Records drawn from a dataset:

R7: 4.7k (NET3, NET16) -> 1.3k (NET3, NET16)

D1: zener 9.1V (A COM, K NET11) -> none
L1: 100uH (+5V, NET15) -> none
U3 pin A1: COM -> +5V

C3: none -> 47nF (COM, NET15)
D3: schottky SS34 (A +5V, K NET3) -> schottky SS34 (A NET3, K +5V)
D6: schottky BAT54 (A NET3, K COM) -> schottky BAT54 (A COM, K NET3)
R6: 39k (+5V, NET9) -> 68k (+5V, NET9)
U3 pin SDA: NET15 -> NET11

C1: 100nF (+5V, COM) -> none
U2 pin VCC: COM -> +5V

## Required action
Every record must be transcribed exactly, with no line skipped.

## Result of this task
R7: 4.7k (NET3, NET16) -> 1.3k (NET3, NET16)

D1: zener 9.1V (A COM, K NET11) -> none
L1: 100uH (+5V, NET15) -> none
U3 pin A1: COM -> +5V

C3: none -> 47nF (COM, NET15)
D3: schottky SS34 (A +5V, K NET3) -> schottky SS34 (A NET3, K +5V)
D6: schottky BAT54 (A NET3, K COM) -> schottky BAT54 (A COM, K NET3)
R6: 39k (+5V, NET9) -> 68k (+5V, NET9)
U3 pin SDA: NET15 -> NET11

C1: 100nF (+5V, COM) -> none
U2 pin VCC: COM -> +5V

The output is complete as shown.